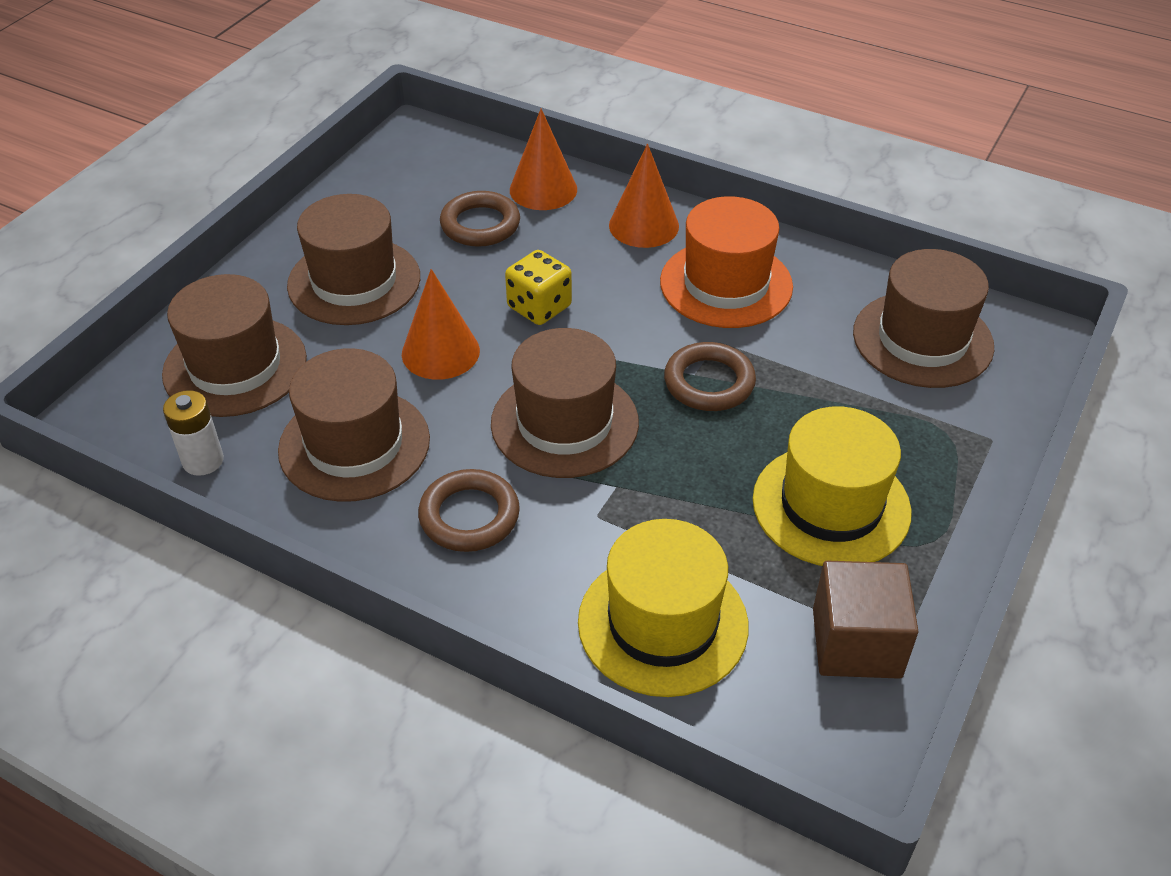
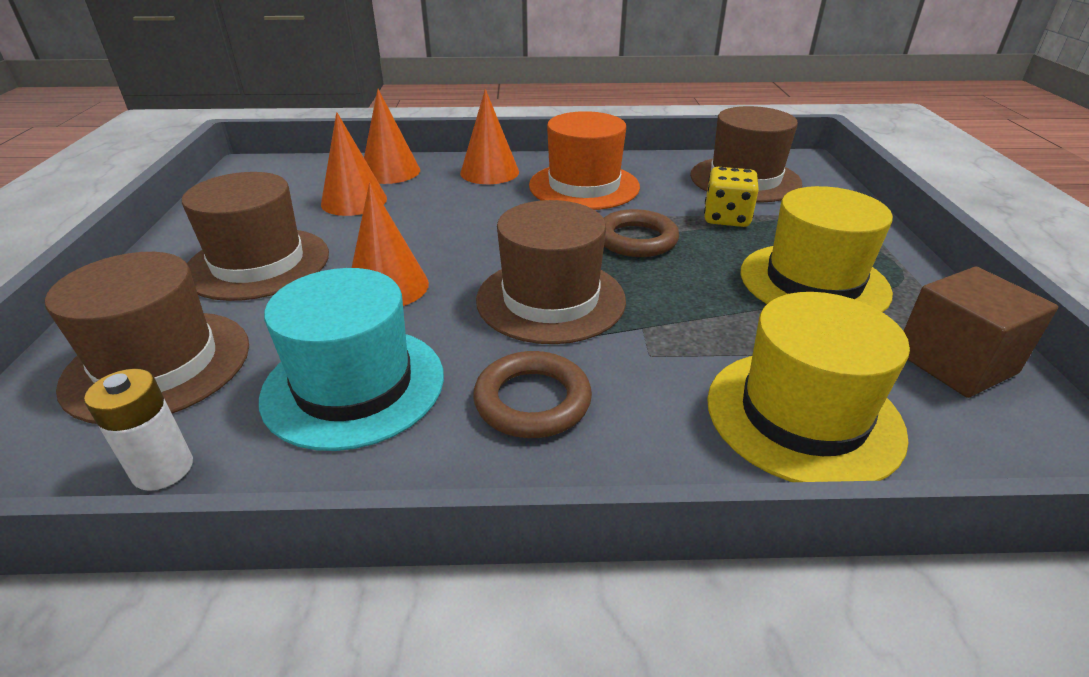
camera: 30 degrees left, 10 degrees down
(354, 444) = (354, 385): brown hat -> turquoise hat
(480, 224) = (354, 201): brown ring -> orange cone
(539, 307) = (452, 234): yellow dice -> yellow dice (726, 218)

**DIRECTIONS FOR THIS TASK**
Where a line of the listing contains "brown", count it; your answer must be only the resulting number.

**RESULT**
2